### Prompt
In the answer, give the entries below exactly, from the first line through the line with "dumbbell (no. 1", with every picture omitted.

### Dataset items
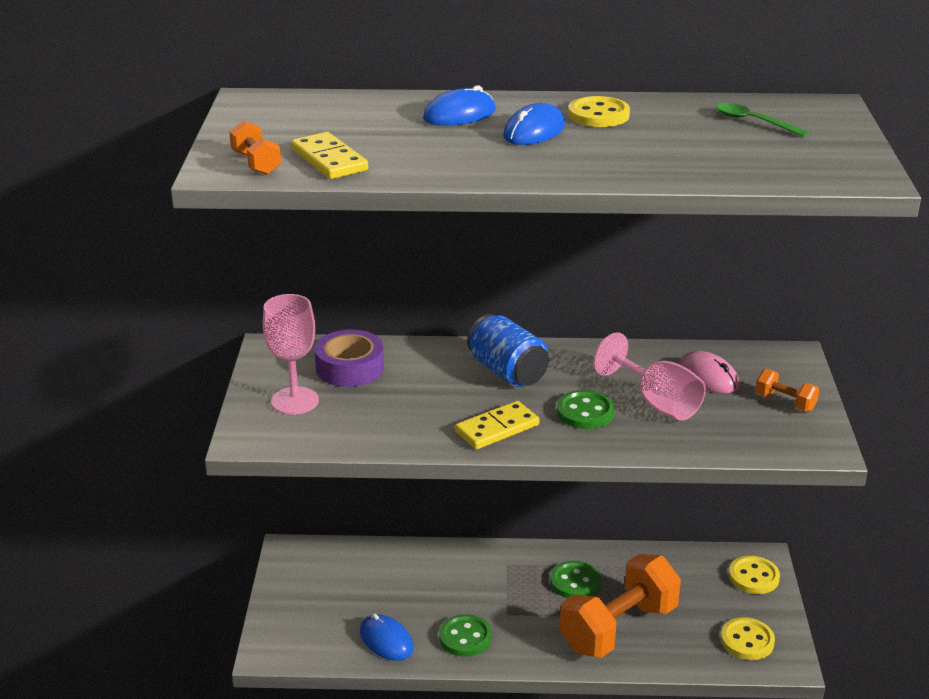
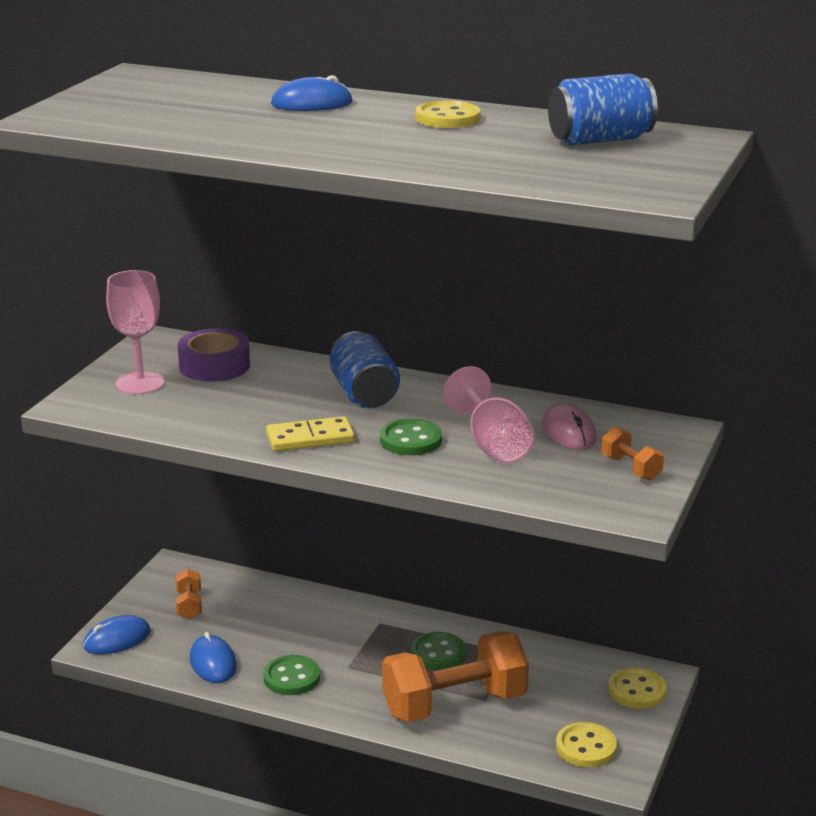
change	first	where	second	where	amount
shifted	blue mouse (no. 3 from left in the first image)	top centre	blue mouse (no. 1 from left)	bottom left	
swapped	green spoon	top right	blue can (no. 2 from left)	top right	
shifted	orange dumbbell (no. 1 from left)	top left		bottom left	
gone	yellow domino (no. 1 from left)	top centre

### Result of the exercise
change	first	where	second	where	amount
shifted	blue mouse (no. 3 from left in the first image)	top centre	blue mouse (no. 1 from left)	bottom left	
swapped	green spoon	top right	blue can (no. 2 from left)	top right	
shifted	orange dumbbell (no. 1 from left)	top left		bottom left	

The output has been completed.